--- Information provided Enclosed Below ---
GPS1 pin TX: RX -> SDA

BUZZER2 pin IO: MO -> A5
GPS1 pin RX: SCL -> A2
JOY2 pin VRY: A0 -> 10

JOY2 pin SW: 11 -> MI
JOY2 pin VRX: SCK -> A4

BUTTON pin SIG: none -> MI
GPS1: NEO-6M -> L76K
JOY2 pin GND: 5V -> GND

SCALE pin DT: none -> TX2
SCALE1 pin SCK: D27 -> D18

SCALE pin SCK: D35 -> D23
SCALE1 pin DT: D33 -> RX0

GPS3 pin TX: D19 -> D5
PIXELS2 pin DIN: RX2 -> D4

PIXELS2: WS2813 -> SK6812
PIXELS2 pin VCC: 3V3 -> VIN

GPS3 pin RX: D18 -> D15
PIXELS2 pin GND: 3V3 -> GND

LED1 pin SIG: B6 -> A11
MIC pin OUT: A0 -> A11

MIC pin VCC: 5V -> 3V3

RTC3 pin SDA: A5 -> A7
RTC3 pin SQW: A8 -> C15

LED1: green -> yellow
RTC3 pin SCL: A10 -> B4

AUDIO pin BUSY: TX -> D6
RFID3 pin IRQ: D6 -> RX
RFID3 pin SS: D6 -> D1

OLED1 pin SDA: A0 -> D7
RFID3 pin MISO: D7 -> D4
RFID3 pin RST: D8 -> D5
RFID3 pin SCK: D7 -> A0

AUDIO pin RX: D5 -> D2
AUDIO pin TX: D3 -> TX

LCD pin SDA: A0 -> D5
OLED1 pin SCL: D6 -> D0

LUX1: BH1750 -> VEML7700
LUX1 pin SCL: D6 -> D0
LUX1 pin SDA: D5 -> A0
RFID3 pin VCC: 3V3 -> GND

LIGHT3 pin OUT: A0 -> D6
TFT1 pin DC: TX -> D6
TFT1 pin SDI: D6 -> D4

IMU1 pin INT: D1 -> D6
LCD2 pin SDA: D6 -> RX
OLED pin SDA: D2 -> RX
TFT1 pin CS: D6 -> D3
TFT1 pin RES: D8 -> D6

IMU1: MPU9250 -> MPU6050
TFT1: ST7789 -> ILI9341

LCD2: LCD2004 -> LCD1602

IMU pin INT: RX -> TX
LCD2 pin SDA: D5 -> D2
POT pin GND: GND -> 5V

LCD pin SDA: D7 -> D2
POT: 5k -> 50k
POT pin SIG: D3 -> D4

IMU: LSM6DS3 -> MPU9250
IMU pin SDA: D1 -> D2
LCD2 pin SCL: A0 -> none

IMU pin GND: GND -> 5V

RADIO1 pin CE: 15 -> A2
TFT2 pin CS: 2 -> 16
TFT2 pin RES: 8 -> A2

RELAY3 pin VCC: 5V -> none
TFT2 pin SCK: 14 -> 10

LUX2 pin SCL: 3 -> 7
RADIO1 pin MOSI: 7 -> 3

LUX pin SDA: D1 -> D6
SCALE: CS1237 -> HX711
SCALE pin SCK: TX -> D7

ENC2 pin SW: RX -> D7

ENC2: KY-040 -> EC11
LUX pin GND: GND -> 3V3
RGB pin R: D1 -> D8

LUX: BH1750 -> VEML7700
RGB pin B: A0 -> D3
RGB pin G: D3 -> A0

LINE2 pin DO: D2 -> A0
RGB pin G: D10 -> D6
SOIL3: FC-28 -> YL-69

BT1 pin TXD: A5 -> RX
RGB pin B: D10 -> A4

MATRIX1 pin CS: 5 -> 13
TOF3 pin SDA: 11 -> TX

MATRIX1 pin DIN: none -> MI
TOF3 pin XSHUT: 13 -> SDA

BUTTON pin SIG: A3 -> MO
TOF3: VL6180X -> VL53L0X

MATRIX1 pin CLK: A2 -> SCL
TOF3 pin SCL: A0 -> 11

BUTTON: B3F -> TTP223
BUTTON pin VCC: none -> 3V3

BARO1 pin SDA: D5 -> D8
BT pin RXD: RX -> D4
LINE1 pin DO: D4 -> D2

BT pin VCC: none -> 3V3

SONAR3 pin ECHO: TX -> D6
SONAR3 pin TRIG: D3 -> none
--- End of Enclosed Information provided ---
(Aim of the exercise): An exact, complete copy of the lines above from the one with "SCALE pin DT: none -> TX2" through the one with "RGB pin G: D3 -> A0" is the whole answer.

(Exercise result):
SCALE pin DT: none -> TX2
SCALE1 pin SCK: D27 -> D18

SCALE pin SCK: D35 -> D23
SCALE1 pin DT: D33 -> RX0

GPS3 pin TX: D19 -> D5
PIXELS2 pin DIN: RX2 -> D4

PIXELS2: WS2813 -> SK6812
PIXELS2 pin VCC: 3V3 -> VIN

GPS3 pin RX: D18 -> D15
PIXELS2 pin GND: 3V3 -> GND

LED1 pin SIG: B6 -> A11
MIC pin OUT: A0 -> A11

MIC pin VCC: 5V -> 3V3

RTC3 pin SDA: A5 -> A7
RTC3 pin SQW: A8 -> C15

LED1: green -> yellow
RTC3 pin SCL: A10 -> B4

AUDIO pin BUSY: TX -> D6
RFID3 pin IRQ: D6 -> RX
RFID3 pin SS: D6 -> D1

OLED1 pin SDA: A0 -> D7
RFID3 pin MISO: D7 -> D4
RFID3 pin RST: D8 -> D5
RFID3 pin SCK: D7 -> A0

AUDIO pin RX: D5 -> D2
AUDIO pin TX: D3 -> TX

LCD pin SDA: A0 -> D5
OLED1 pin SCL: D6 -> D0

LUX1: BH1750 -> VEML7700
LUX1 pin SCL: D6 -> D0
LUX1 pin SDA: D5 -> A0
RFID3 pin VCC: 3V3 -> GND

LIGHT3 pin OUT: A0 -> D6
TFT1 pin DC: TX -> D6
TFT1 pin SDI: D6 -> D4

IMU1 pin INT: D1 -> D6
LCD2 pin SDA: D6 -> RX
OLED pin SDA: D2 -> RX
TFT1 pin CS: D6 -> D3
TFT1 pin RES: D8 -> D6

IMU1: MPU9250 -> MPU6050
TFT1: ST7789 -> ILI9341

LCD2: LCD2004 -> LCD1602

IMU pin INT: RX -> TX
LCD2 pin SDA: D5 -> D2
POT pin GND: GND -> 5V

LCD pin SDA: D7 -> D2
POT: 5k -> 50k
POT pin SIG: D3 -> D4

IMU: LSM6DS3 -> MPU9250
IMU pin SDA: D1 -> D2
LCD2 pin SCL: A0 -> none

IMU pin GND: GND -> 5V

RADIO1 pin CE: 15 -> A2
TFT2 pin CS: 2 -> 16
TFT2 pin RES: 8 -> A2

RELAY3 pin VCC: 5V -> none
TFT2 pin SCK: 14 -> 10

LUX2 pin SCL: 3 -> 7
RADIO1 pin MOSI: 7 -> 3

LUX pin SDA: D1 -> D6
SCALE: CS1237 -> HX711
SCALE pin SCK: TX -> D7

ENC2 pin SW: RX -> D7

ENC2: KY-040 -> EC11
LUX pin GND: GND -> 3V3
RGB pin R: D1 -> D8

LUX: BH1750 -> VEML7700
RGB pin B: A0 -> D3
RGB pin G: D3 -> A0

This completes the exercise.